* What is being asked *
For the data below, retype word for word the lines from the one containing "S1: switch (COM, VA) -> switch (N12, VA)" through the one containing "U12: AND 74LS08"; drop the pictures.

*** Opening Input data ***

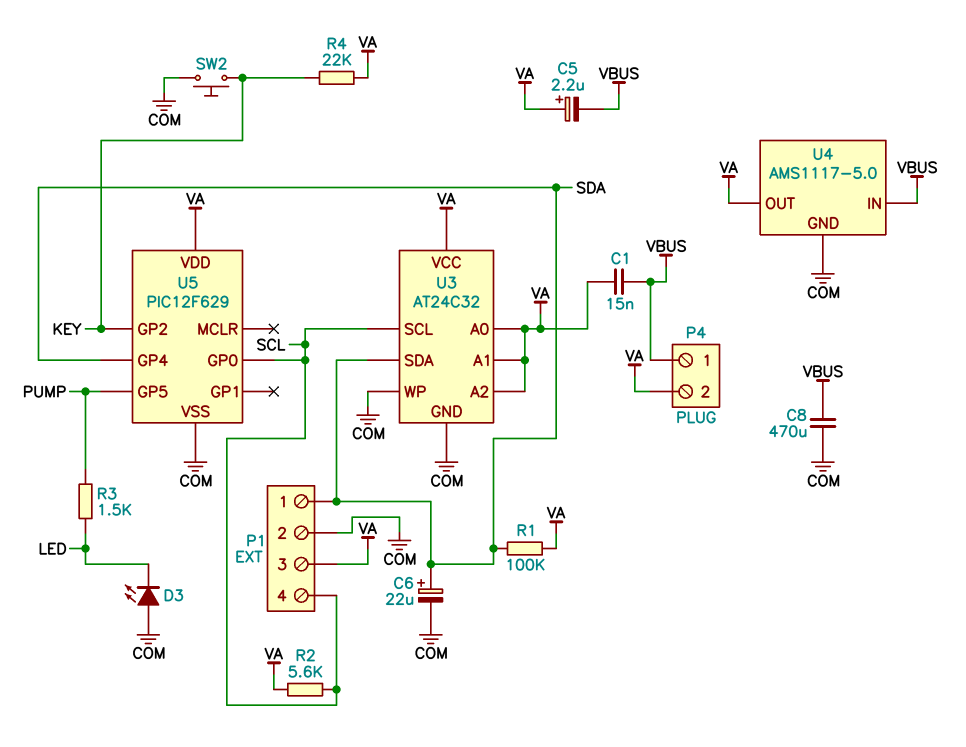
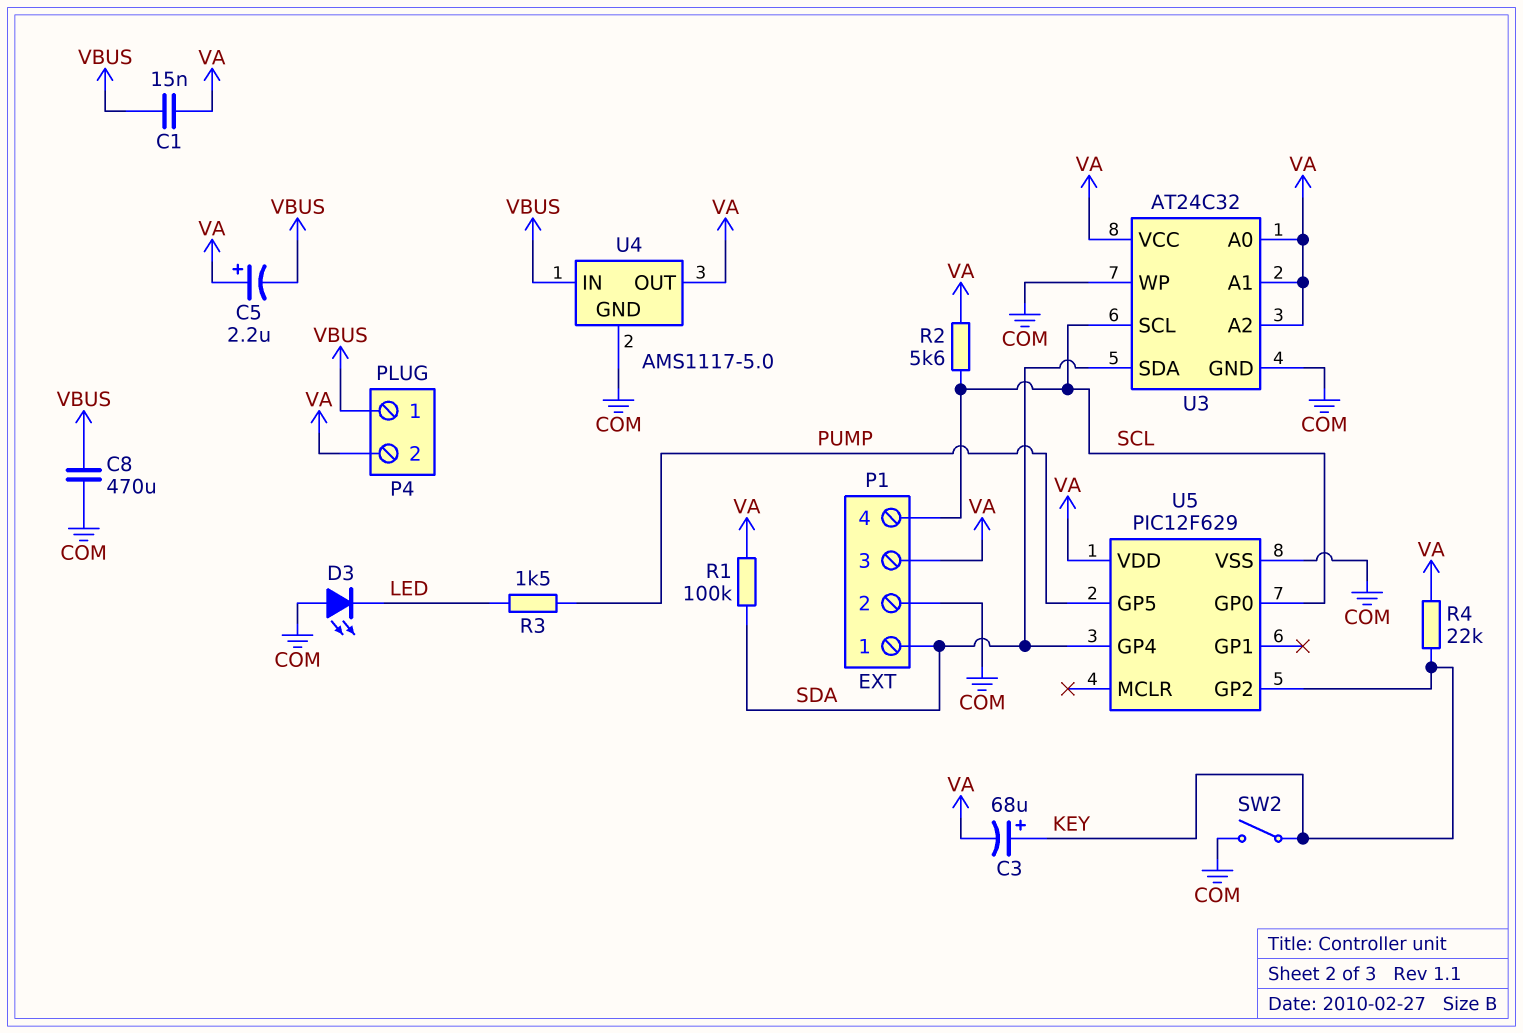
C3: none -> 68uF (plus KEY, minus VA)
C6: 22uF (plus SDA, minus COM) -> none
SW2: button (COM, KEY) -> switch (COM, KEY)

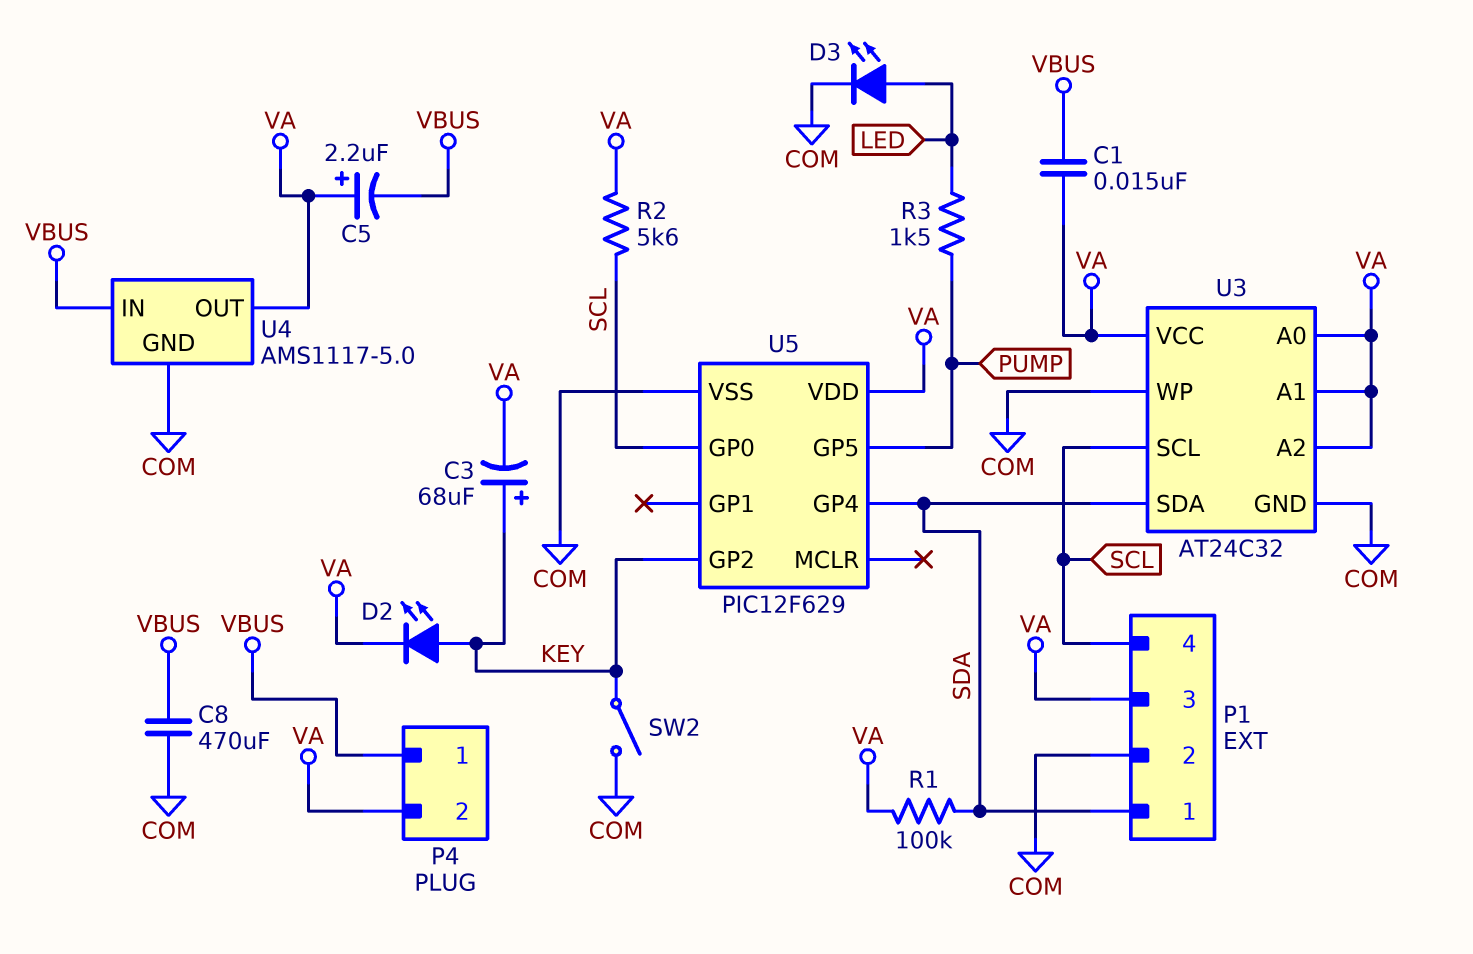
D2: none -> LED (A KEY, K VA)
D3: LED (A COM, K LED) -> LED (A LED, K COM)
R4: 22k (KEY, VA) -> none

*** Closing Input data ***
*** Opening Input data ***

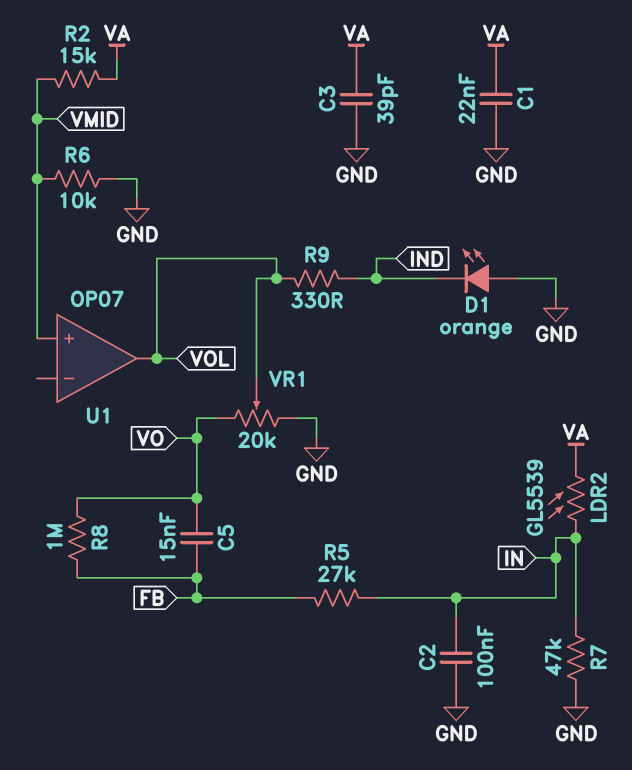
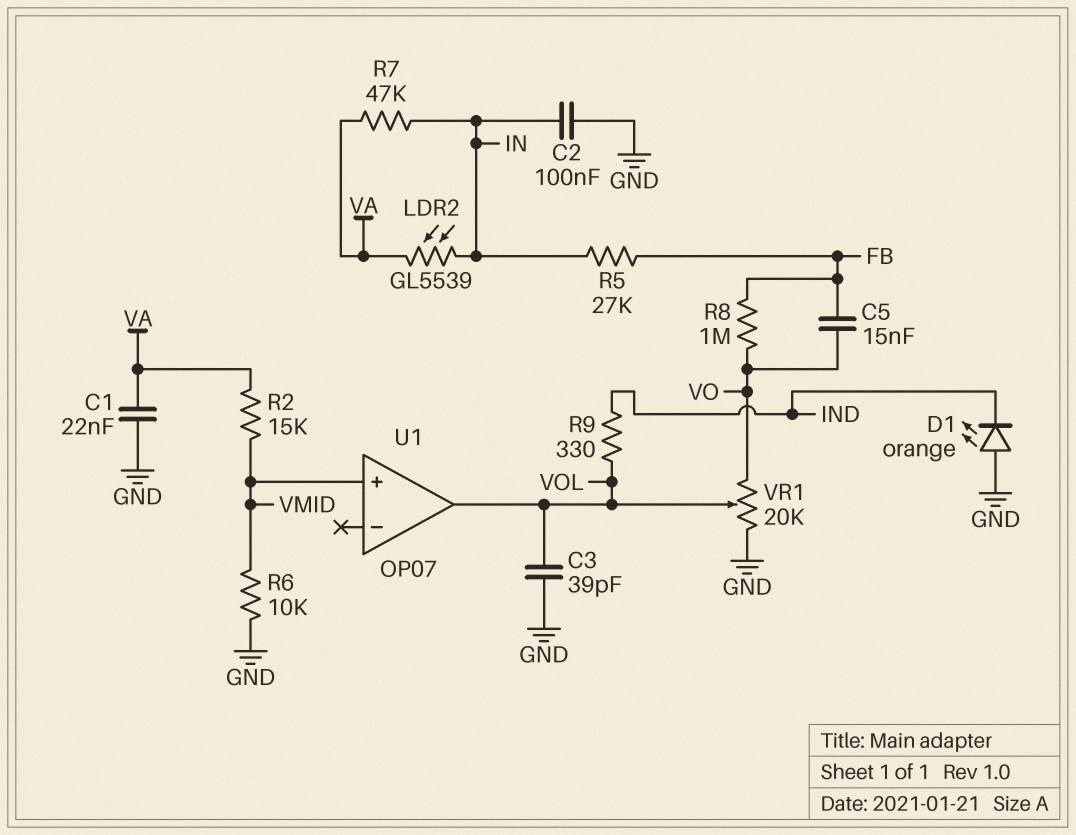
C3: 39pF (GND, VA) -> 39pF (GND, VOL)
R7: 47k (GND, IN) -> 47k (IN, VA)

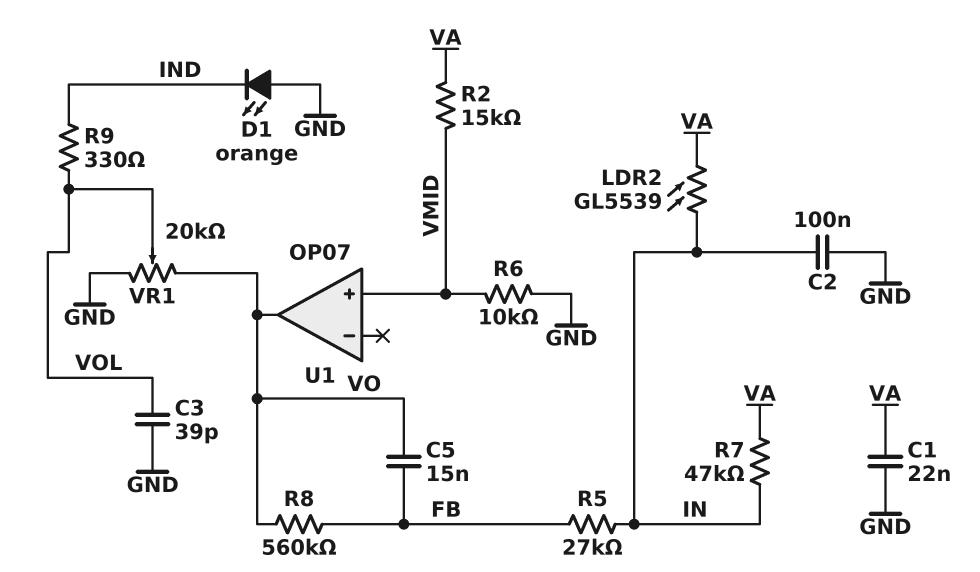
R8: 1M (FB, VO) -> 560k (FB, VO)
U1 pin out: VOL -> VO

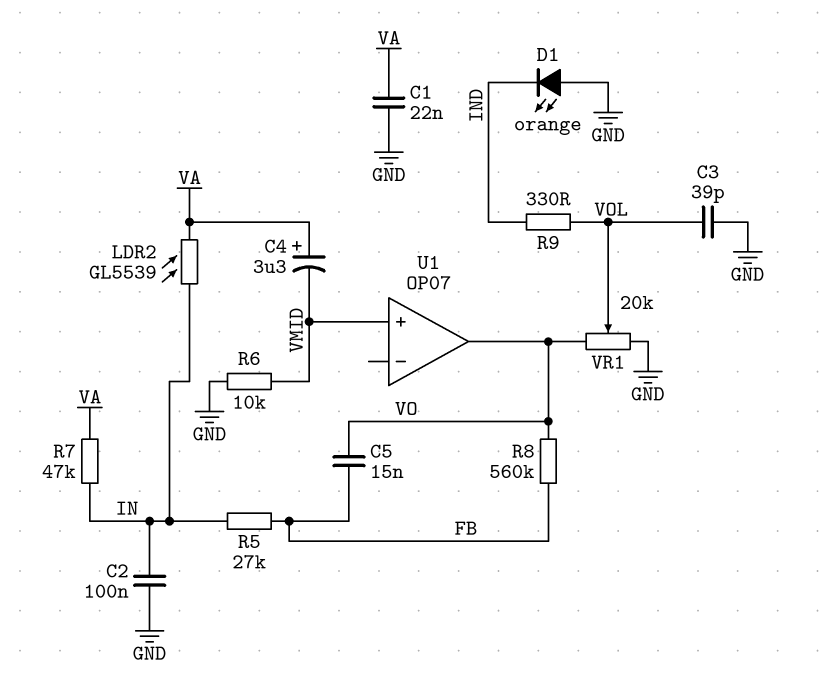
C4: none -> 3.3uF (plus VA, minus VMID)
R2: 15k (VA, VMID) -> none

*** Closing Input data ***
*** Opening Input data ***

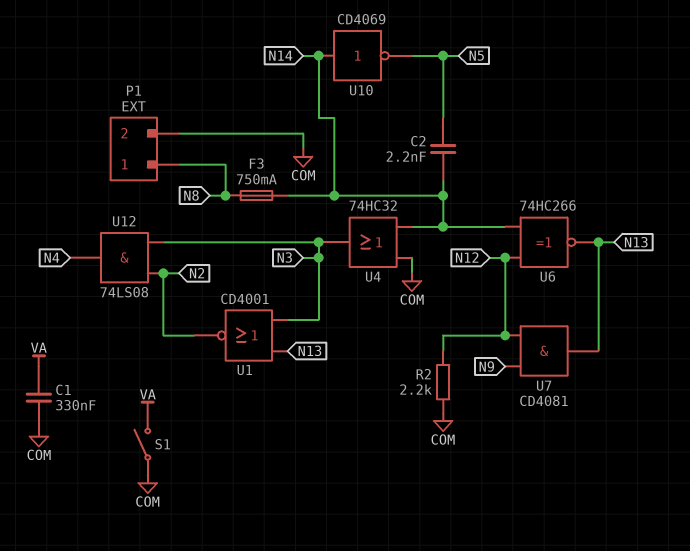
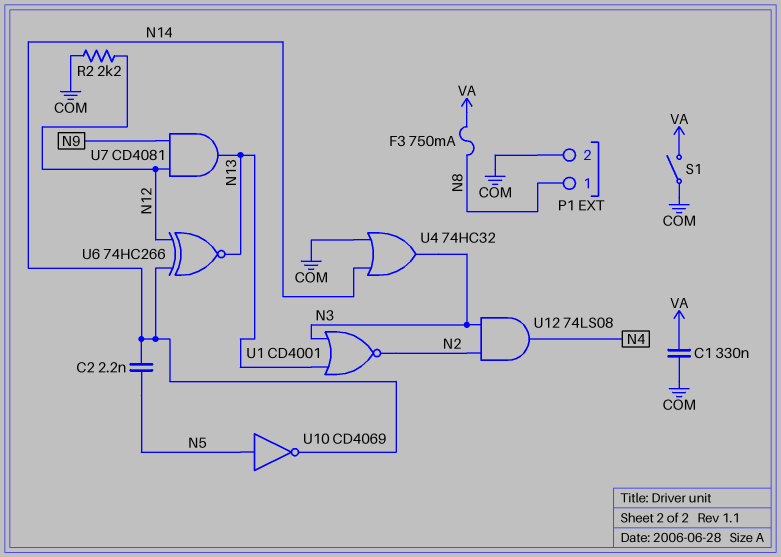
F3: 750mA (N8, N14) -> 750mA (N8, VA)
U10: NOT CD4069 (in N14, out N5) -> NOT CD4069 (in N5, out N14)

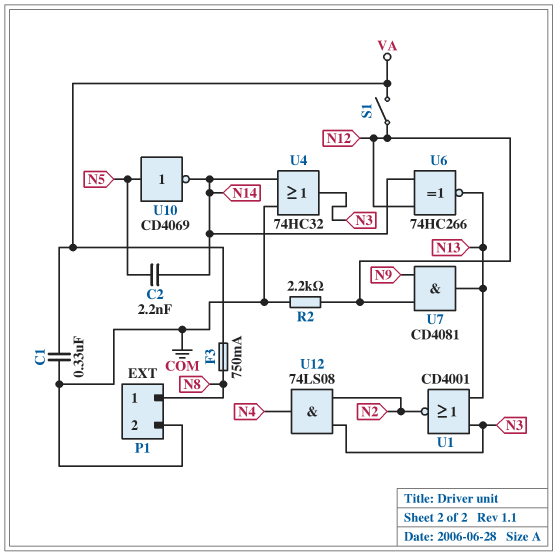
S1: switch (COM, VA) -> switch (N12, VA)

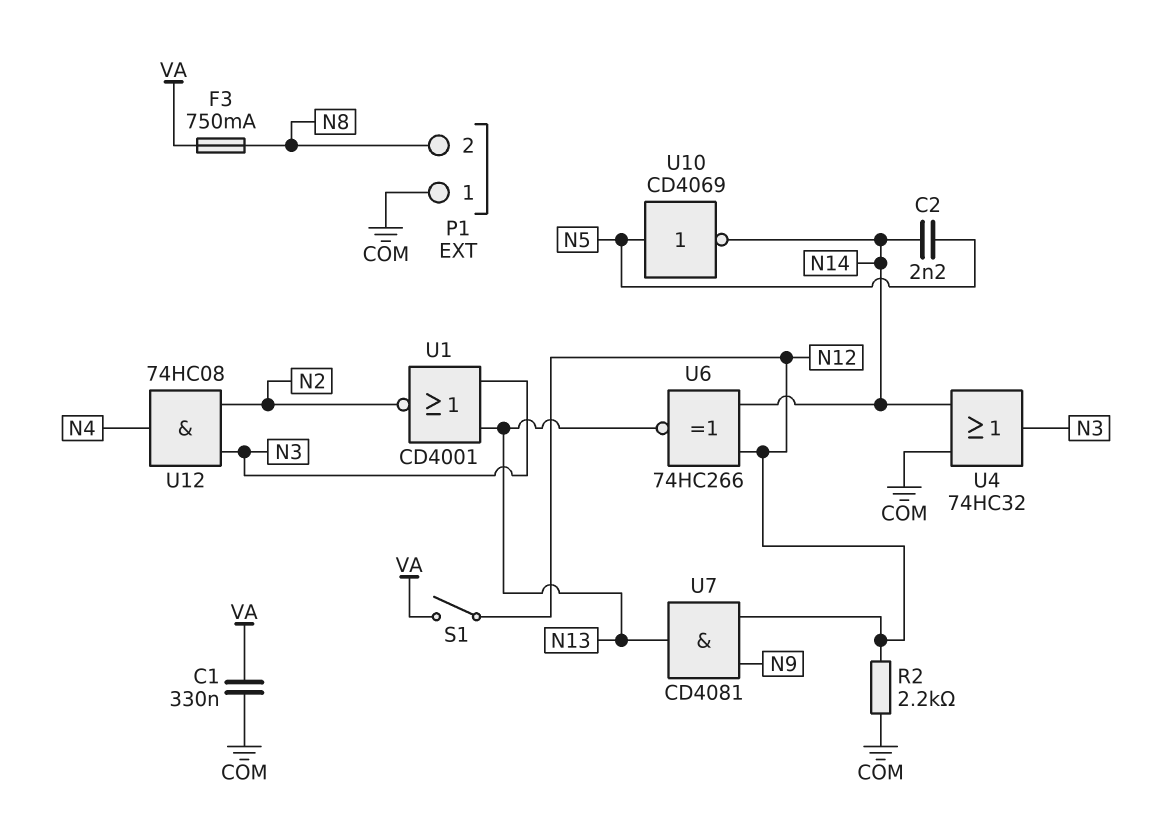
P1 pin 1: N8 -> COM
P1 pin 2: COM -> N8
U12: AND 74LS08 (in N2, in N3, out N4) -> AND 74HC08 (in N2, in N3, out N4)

*** Closing Input data ***

* Output of the task *
S1: switch (COM, VA) -> switch (N12, VA)

P1 pin 1: N8 -> COM
P1 pin 2: COM -> N8
U12: AND 74LS08 (in N2, in N3, out N4) -> AND 74HC08 (in N2, in N3, out N4)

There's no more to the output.